[Action item] What lines of the data below hold the string "pink"? Copy each one.

[Scene change data]
• • • • •

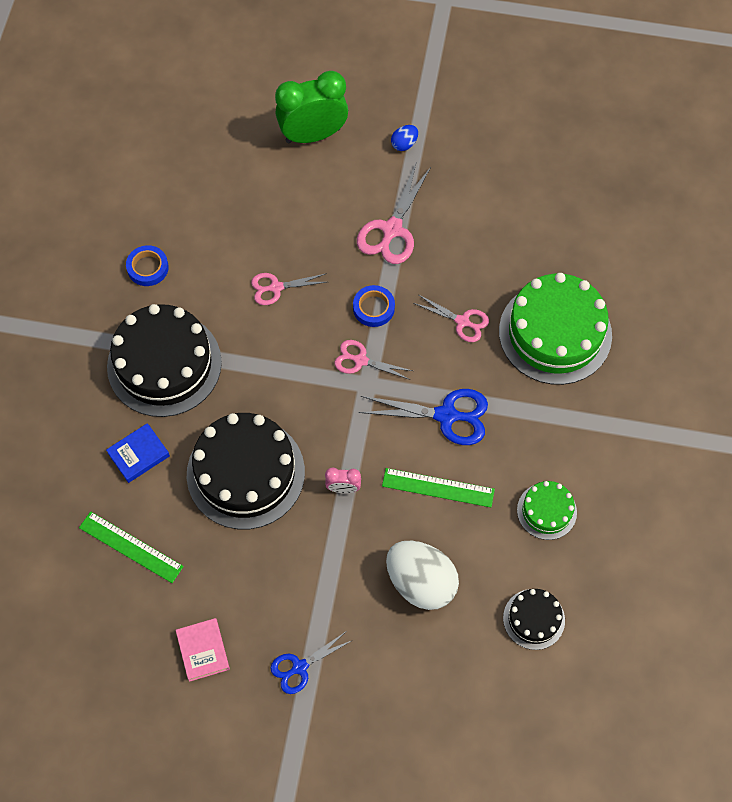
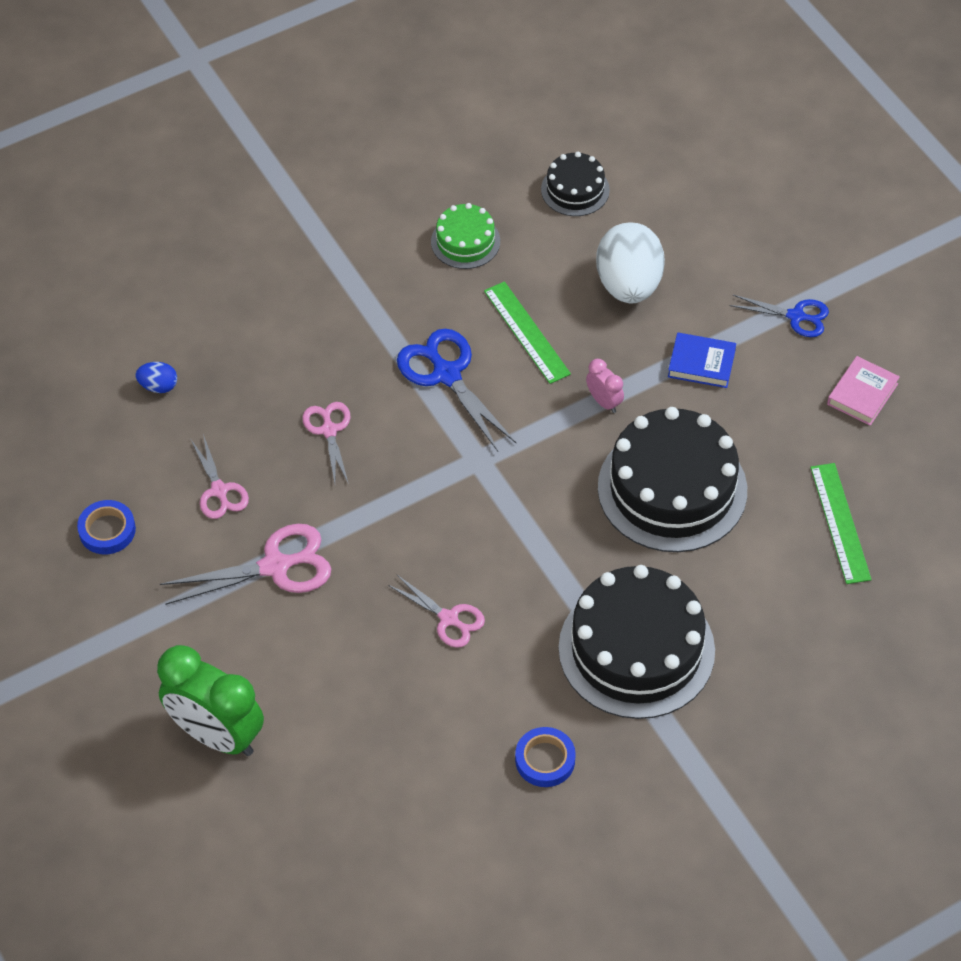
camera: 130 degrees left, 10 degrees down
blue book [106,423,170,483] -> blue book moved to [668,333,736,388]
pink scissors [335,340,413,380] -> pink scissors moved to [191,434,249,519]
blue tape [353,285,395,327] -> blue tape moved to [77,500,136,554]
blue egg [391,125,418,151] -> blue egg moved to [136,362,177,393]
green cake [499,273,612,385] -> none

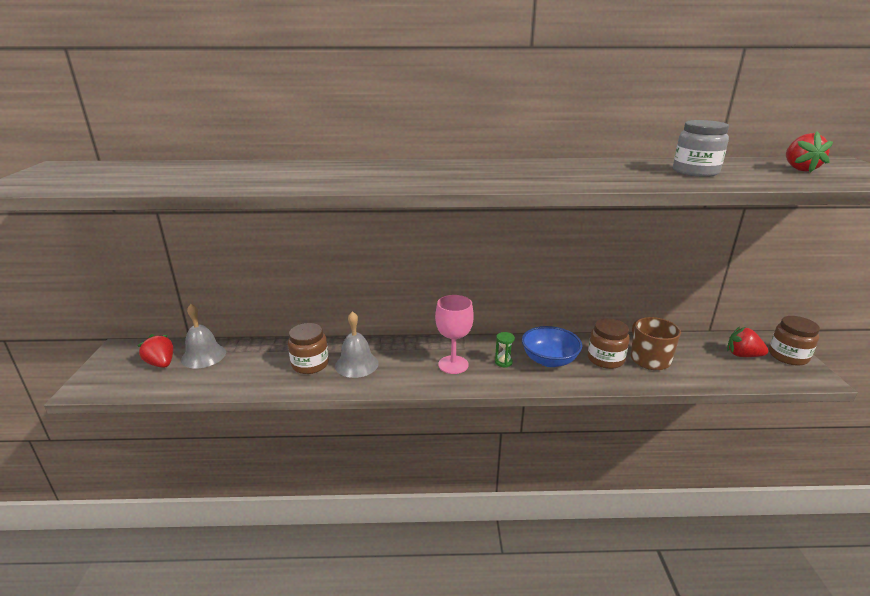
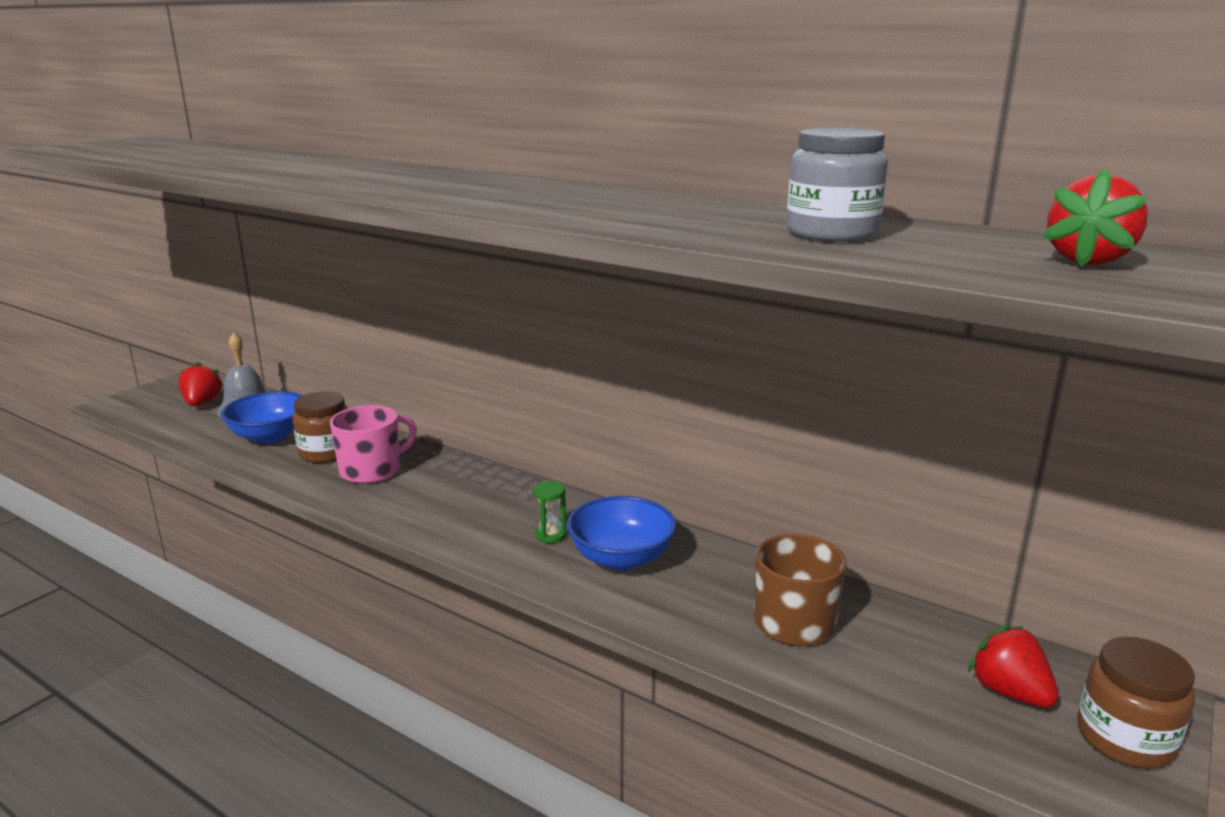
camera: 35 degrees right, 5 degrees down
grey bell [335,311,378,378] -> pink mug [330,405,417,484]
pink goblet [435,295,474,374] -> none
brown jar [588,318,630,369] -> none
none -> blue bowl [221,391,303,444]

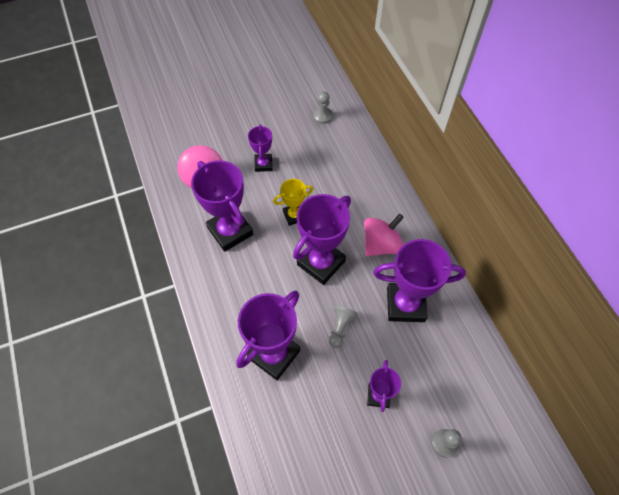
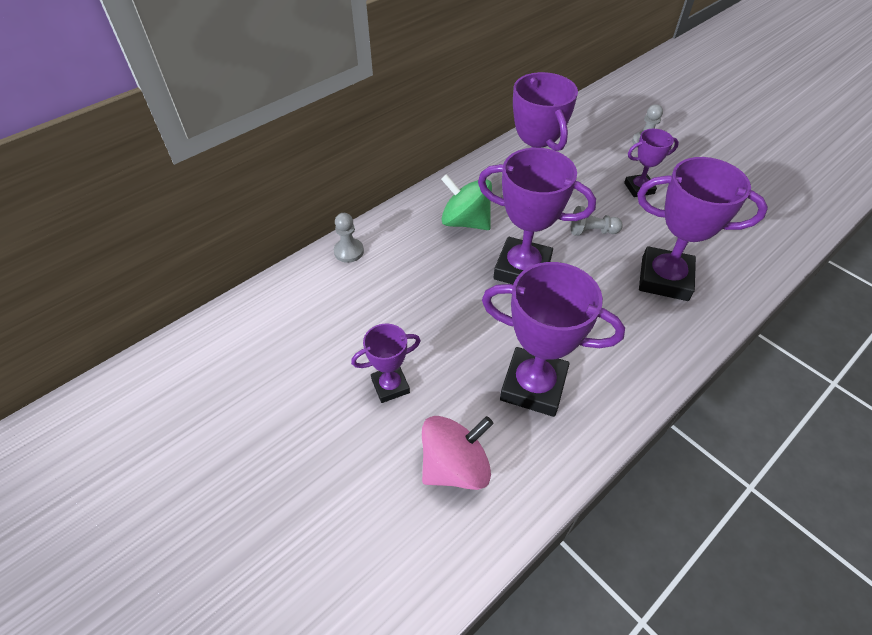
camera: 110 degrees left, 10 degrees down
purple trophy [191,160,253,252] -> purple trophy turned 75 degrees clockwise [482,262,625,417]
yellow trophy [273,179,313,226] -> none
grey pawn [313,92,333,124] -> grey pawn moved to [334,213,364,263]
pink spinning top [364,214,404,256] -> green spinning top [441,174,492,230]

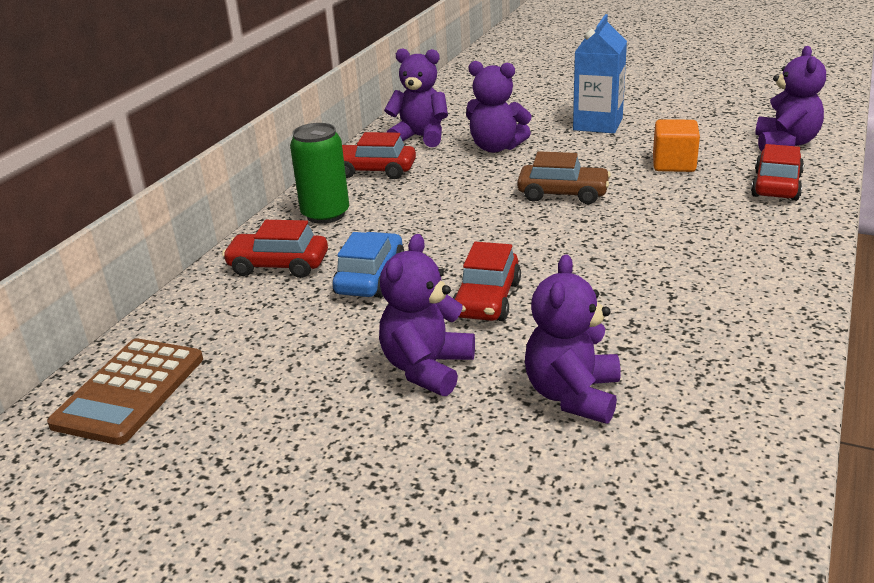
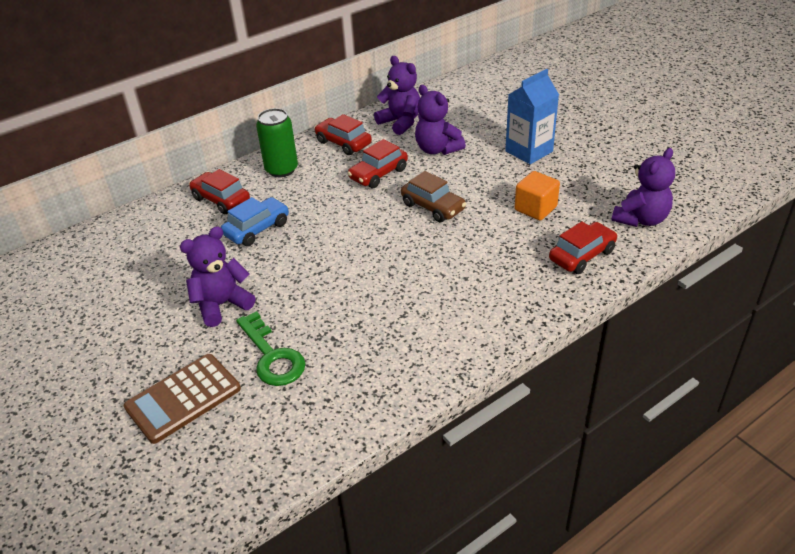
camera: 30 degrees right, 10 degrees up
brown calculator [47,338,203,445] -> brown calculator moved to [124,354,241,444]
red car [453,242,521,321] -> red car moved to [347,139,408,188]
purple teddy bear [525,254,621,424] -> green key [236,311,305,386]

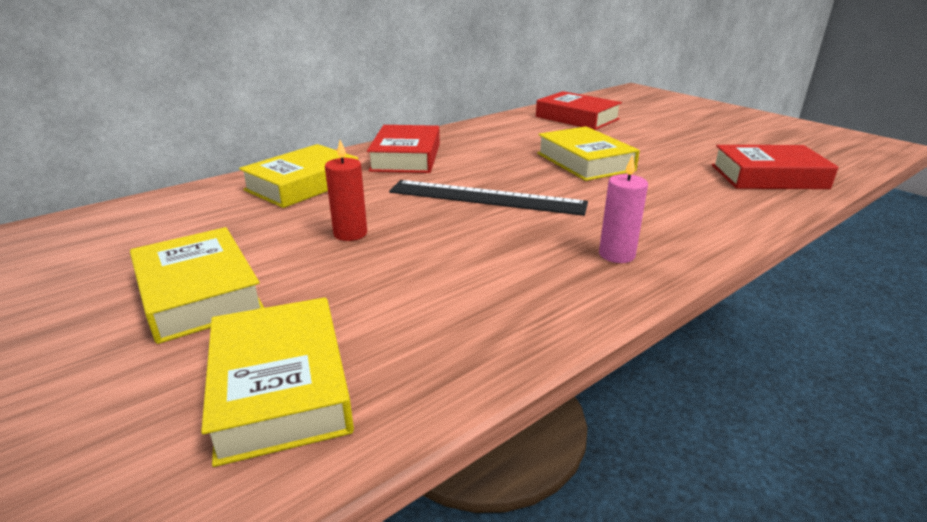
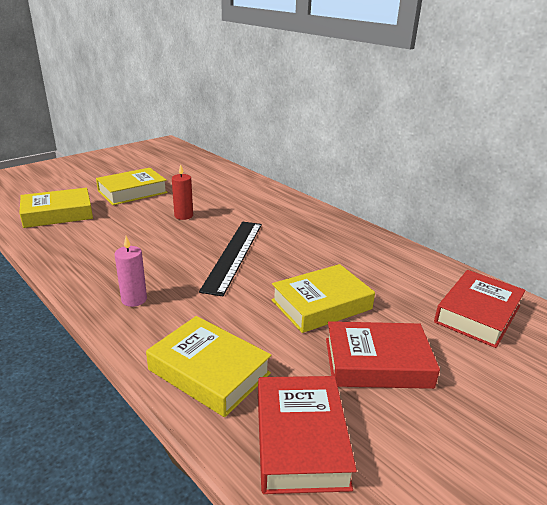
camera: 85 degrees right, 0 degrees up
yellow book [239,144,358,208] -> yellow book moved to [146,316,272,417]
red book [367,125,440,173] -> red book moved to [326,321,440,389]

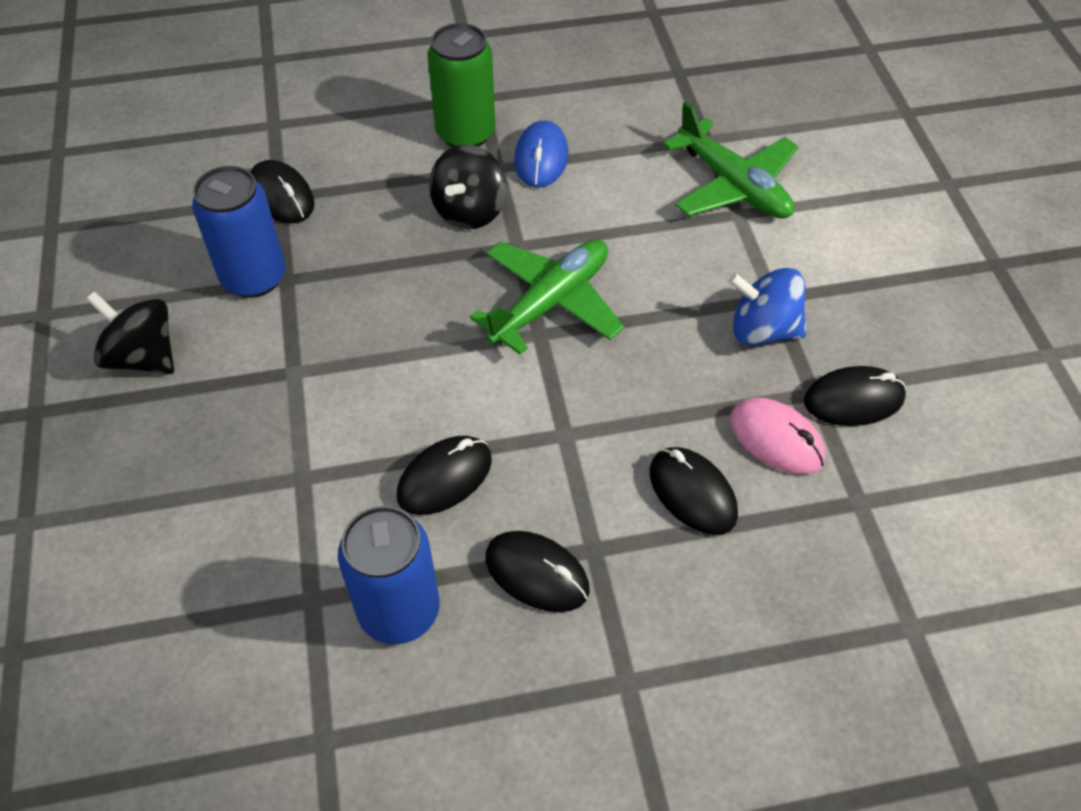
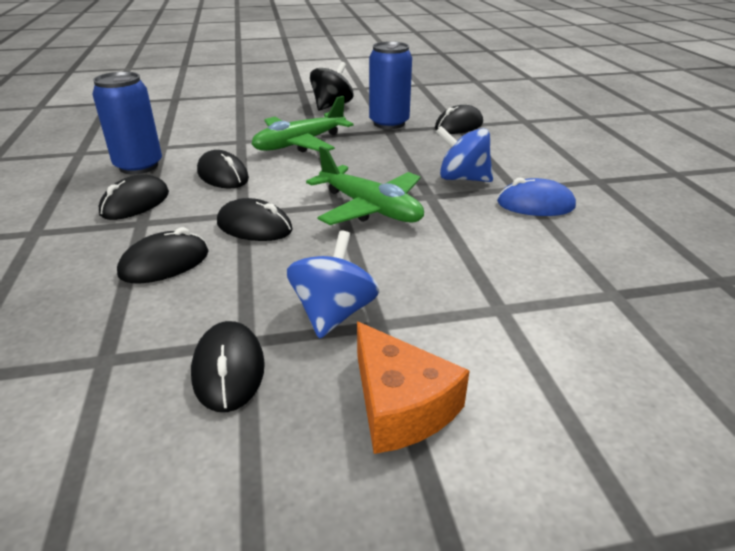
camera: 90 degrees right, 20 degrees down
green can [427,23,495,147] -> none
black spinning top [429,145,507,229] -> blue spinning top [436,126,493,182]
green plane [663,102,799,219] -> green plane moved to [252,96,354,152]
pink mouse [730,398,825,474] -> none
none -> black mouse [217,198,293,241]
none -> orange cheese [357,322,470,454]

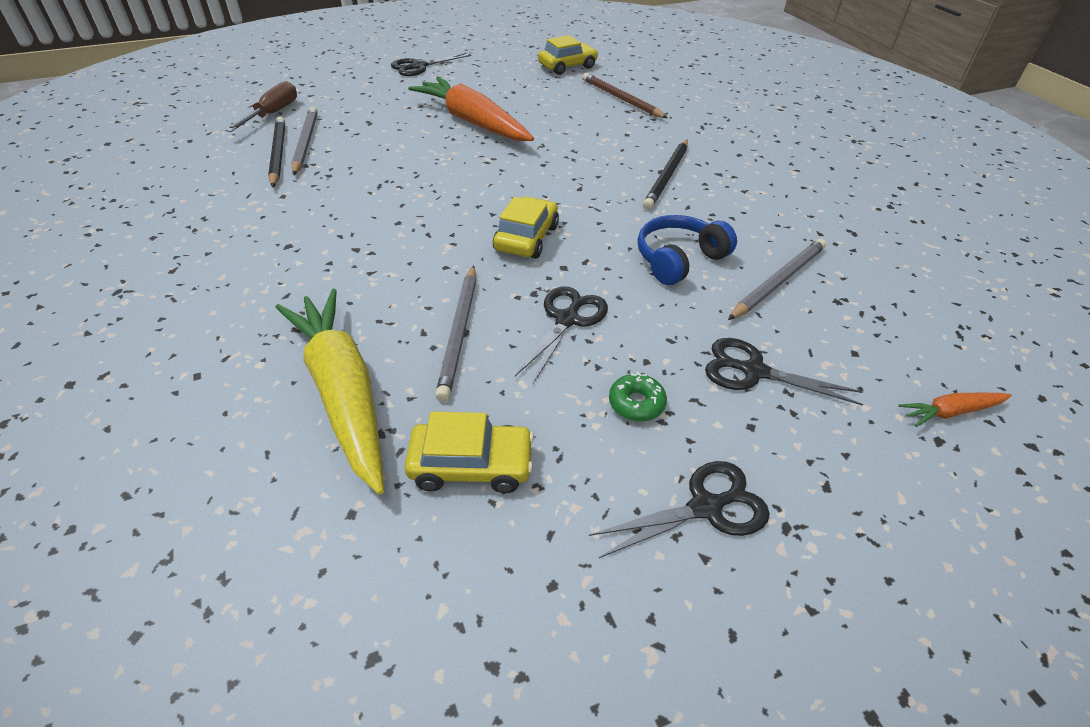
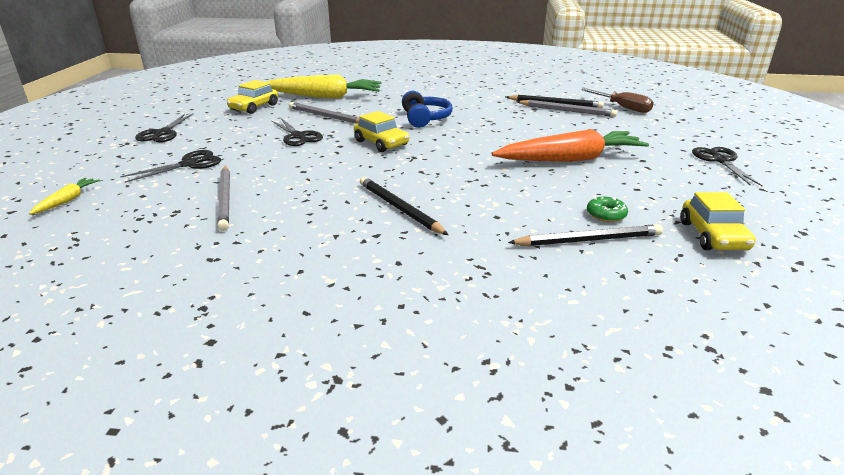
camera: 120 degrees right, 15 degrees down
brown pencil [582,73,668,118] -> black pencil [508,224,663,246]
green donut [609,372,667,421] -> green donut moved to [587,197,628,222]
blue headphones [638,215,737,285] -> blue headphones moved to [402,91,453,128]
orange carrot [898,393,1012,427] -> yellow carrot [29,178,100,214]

• • • • •

[Reply]
pink scissors [335,340,413,380] -> pink scissors moved to [191,434,249,519]
grey bell [335,311,378,378] -> pink mug [330,405,417,484]
pink goblet [435,295,474,374] -> none
pink spinning top [364,214,404,256] -> green spinning top [441,174,492,230]
pink mouse [730,398,825,474] -> none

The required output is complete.